:: Exercise input ::

————

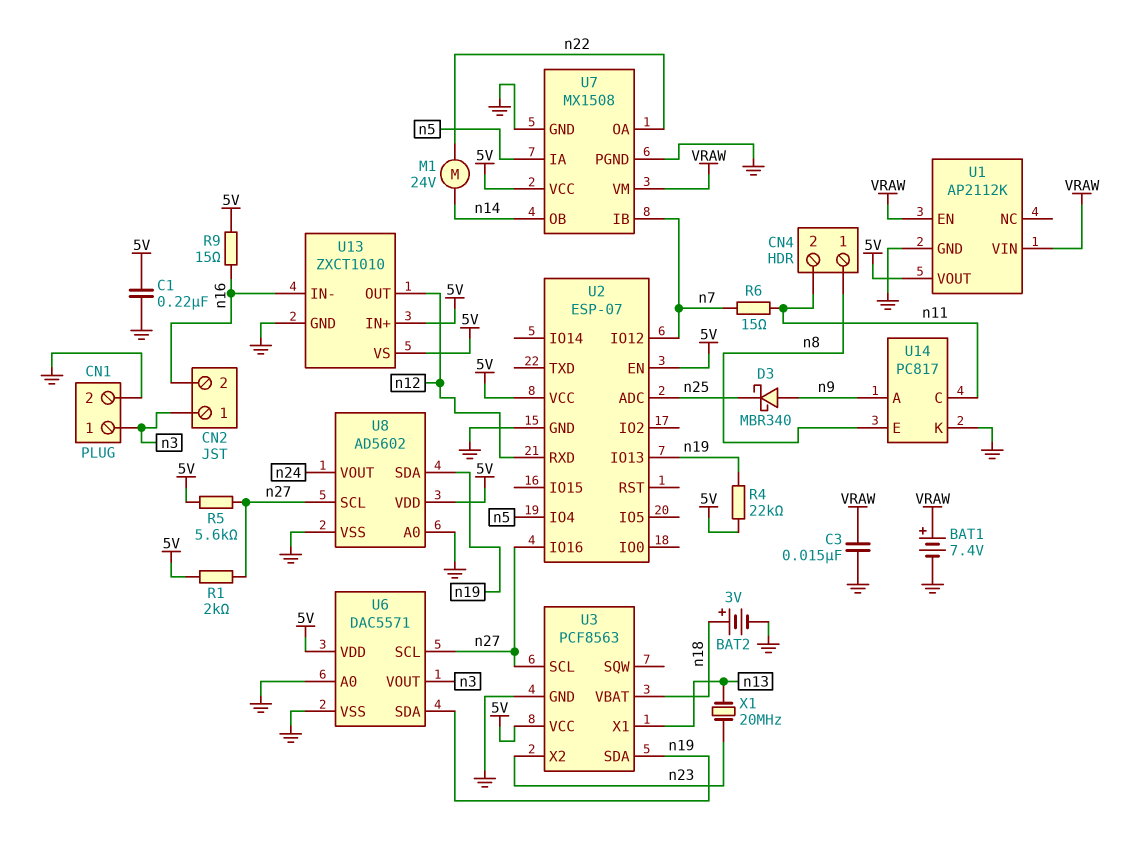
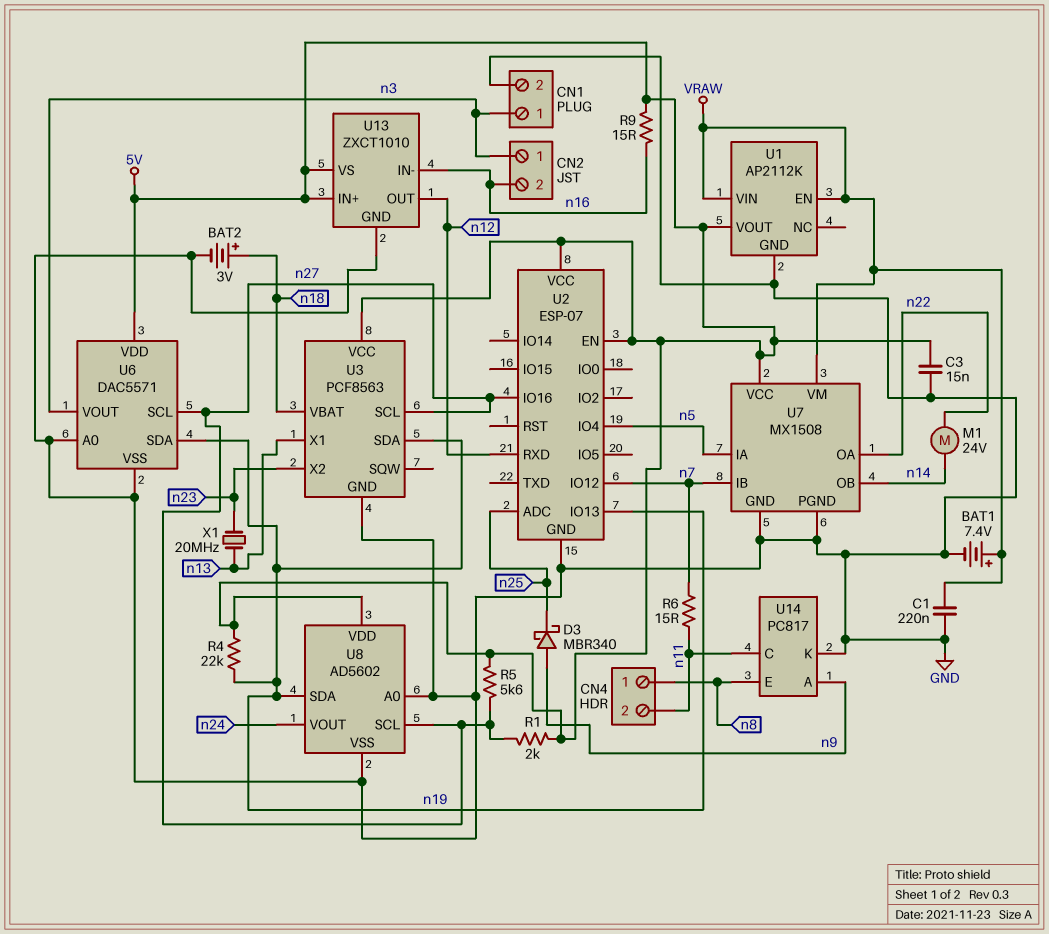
C1: 220nF (5V, GND) -> 220nF (GND, VRAW)
C3: 15nF (GND, VRAW) -> 15nF (5V, GND)

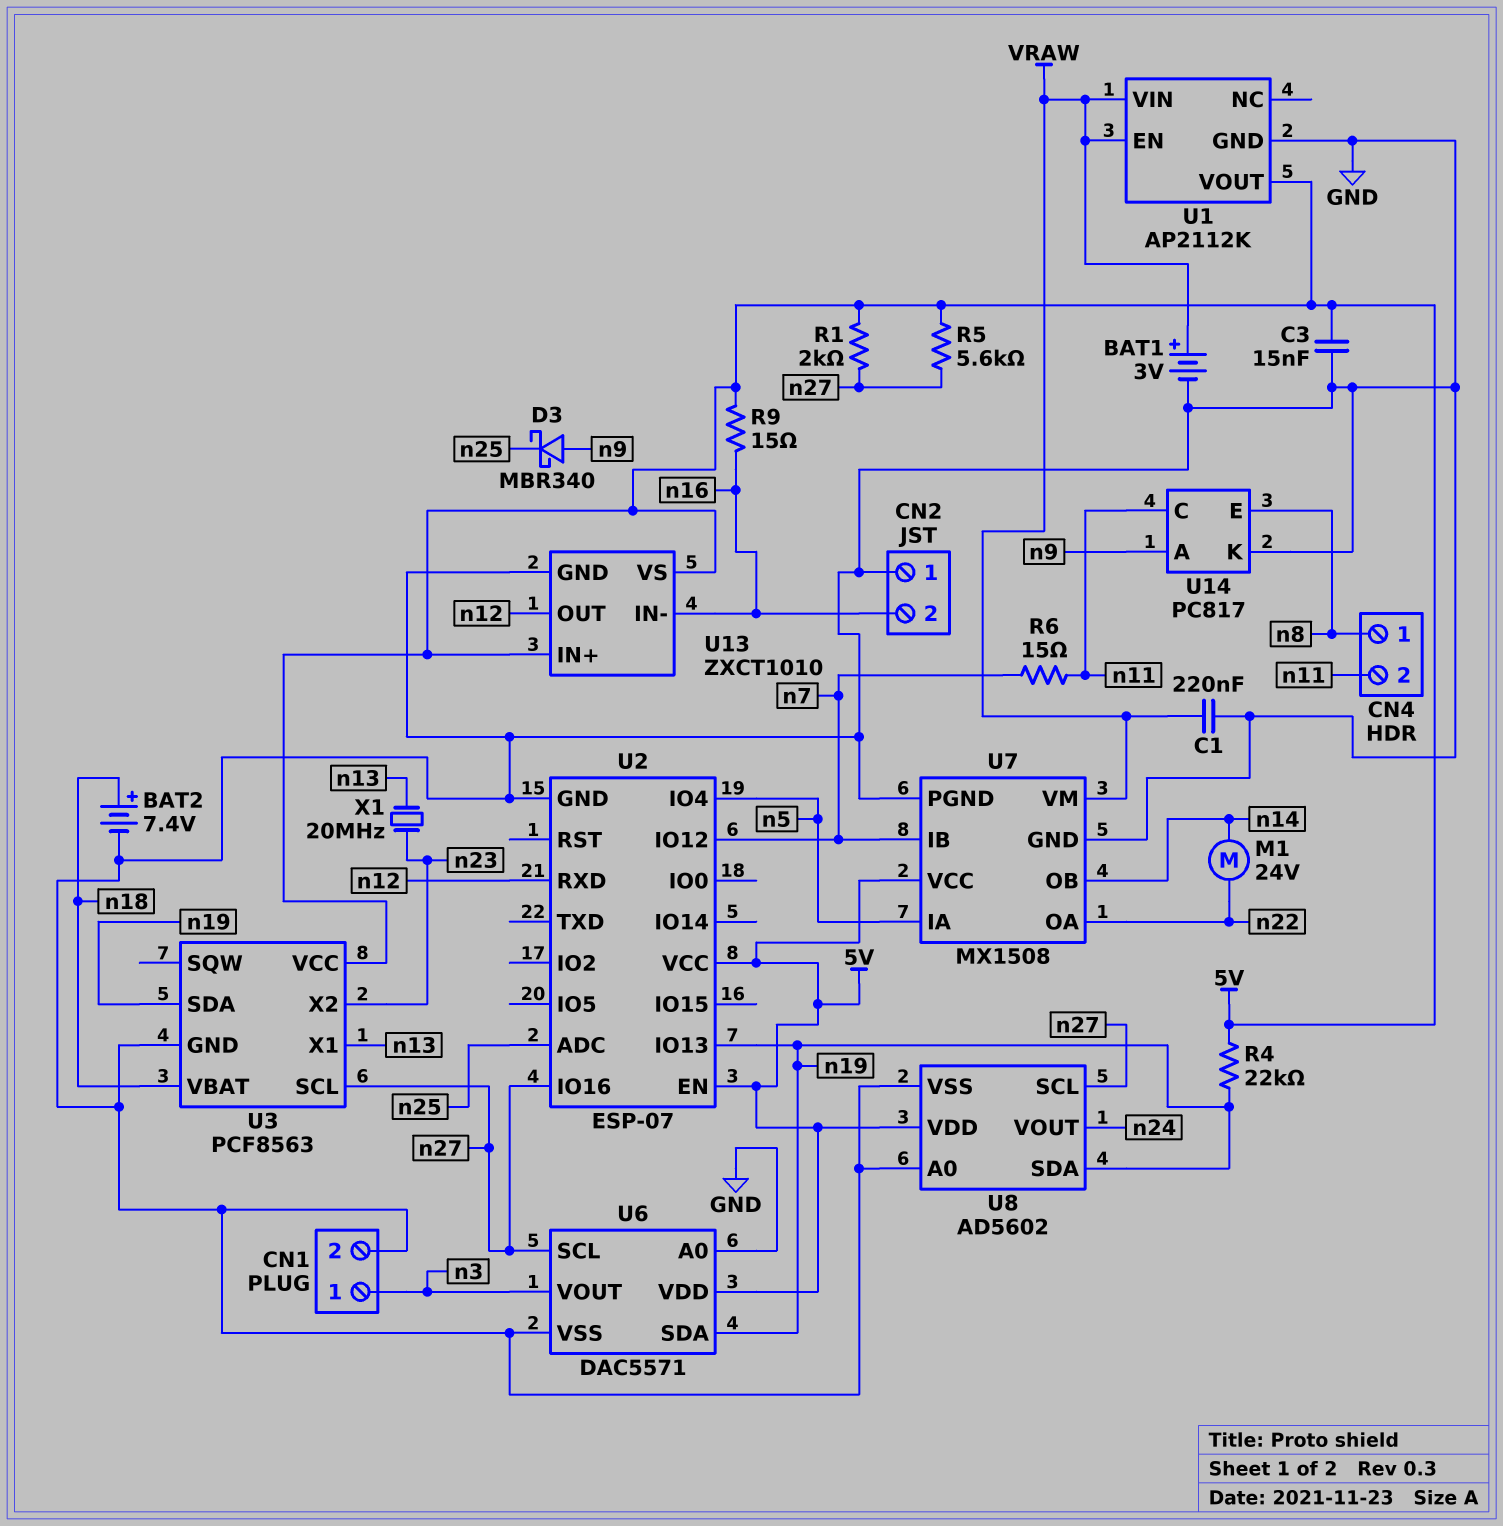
BAT1: 7.4V (plus VRAW, minus GND) -> 3V (plus VRAW, minus GND)
BAT2: 3V (plus n18, minus GND) -> 7.4V (plus n18, minus GND)
CN2 pin 1: n3 -> GND

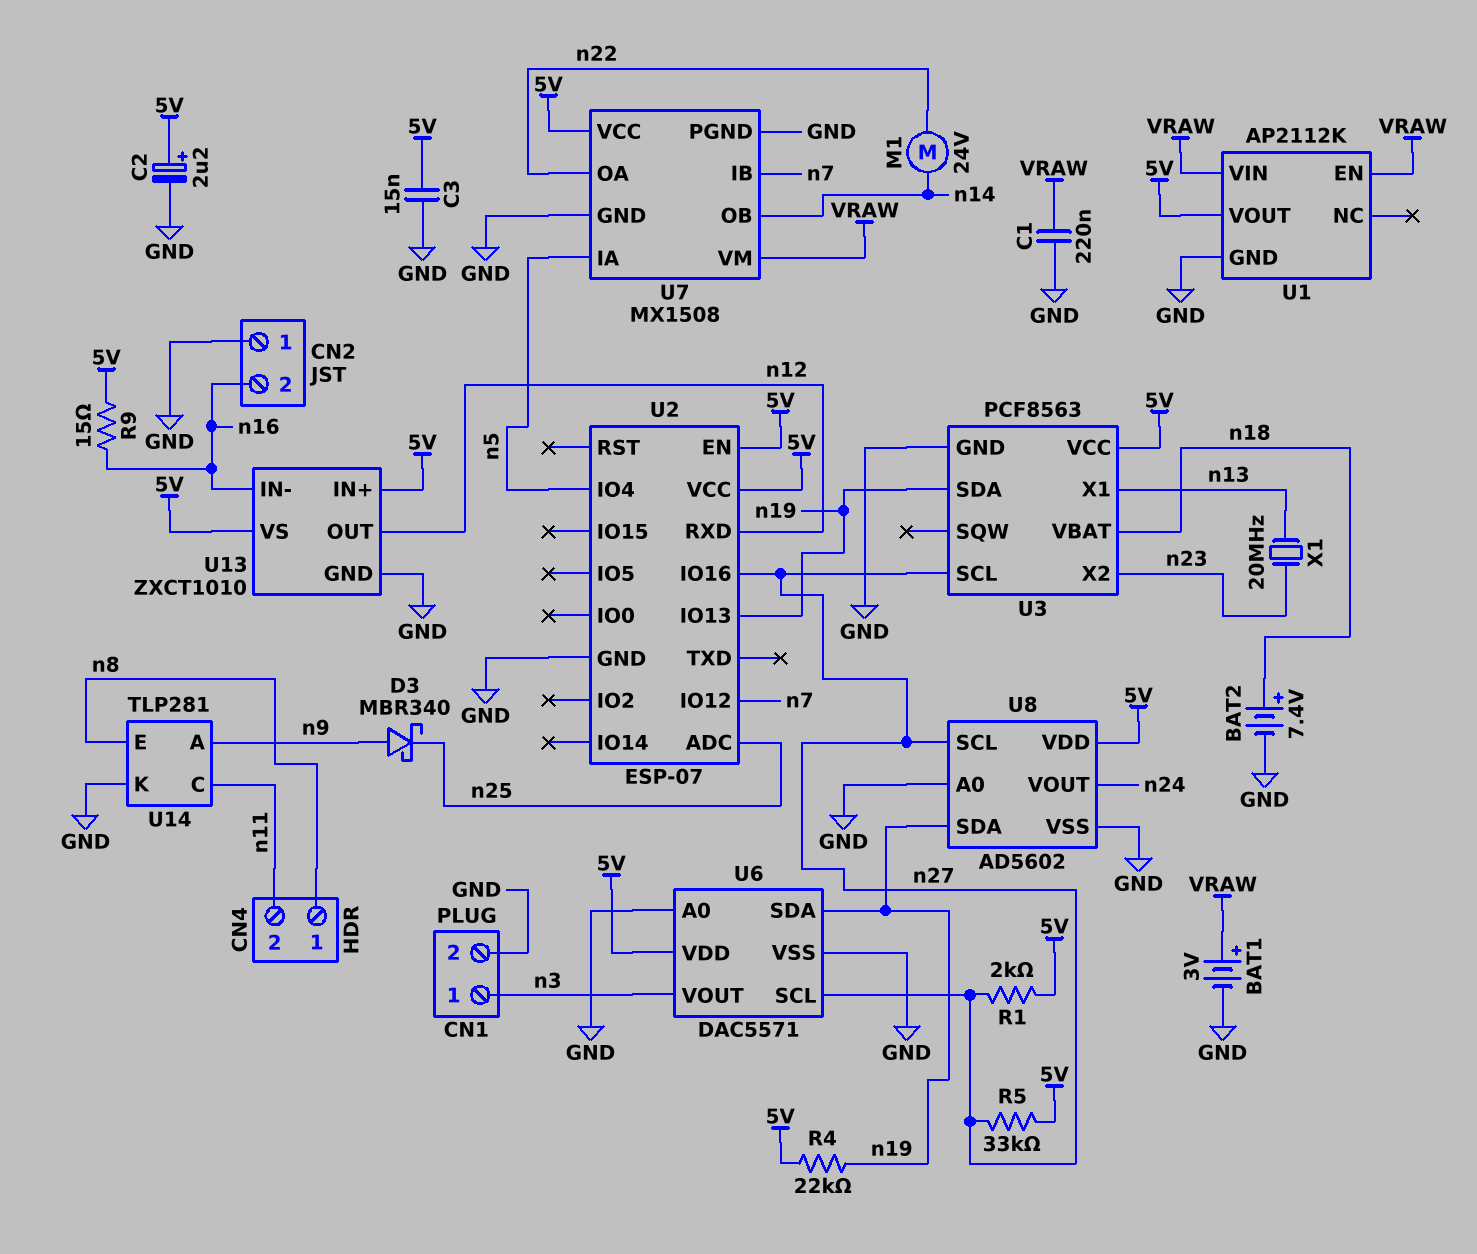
C2: none -> 2.2uF (plus 5V, minus GND)
R5: 5.6k (5V, n27) -> 33k (5V, n27)
R6: 15 (n7, n11) -> none
U14: PC817 -> TLP281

————

:: What the exercise asks ::
Repeat everything in the records above exactly; pictures are not part of the copy.

:: Answer section ::
C1: 220nF (5V, GND) -> 220nF (GND, VRAW)
C3: 15nF (GND, VRAW) -> 15nF (5V, GND)

BAT1: 7.4V (plus VRAW, minus GND) -> 3V (plus VRAW, minus GND)
BAT2: 3V (plus n18, minus GND) -> 7.4V (plus n18, minus GND)
CN2 pin 1: n3 -> GND

C2: none -> 2.2uF (plus 5V, minus GND)
R5: 5.6k (5V, n27) -> 33k (5V, n27)
R6: 15 (n7, n11) -> none
U14: PC817 -> TLP281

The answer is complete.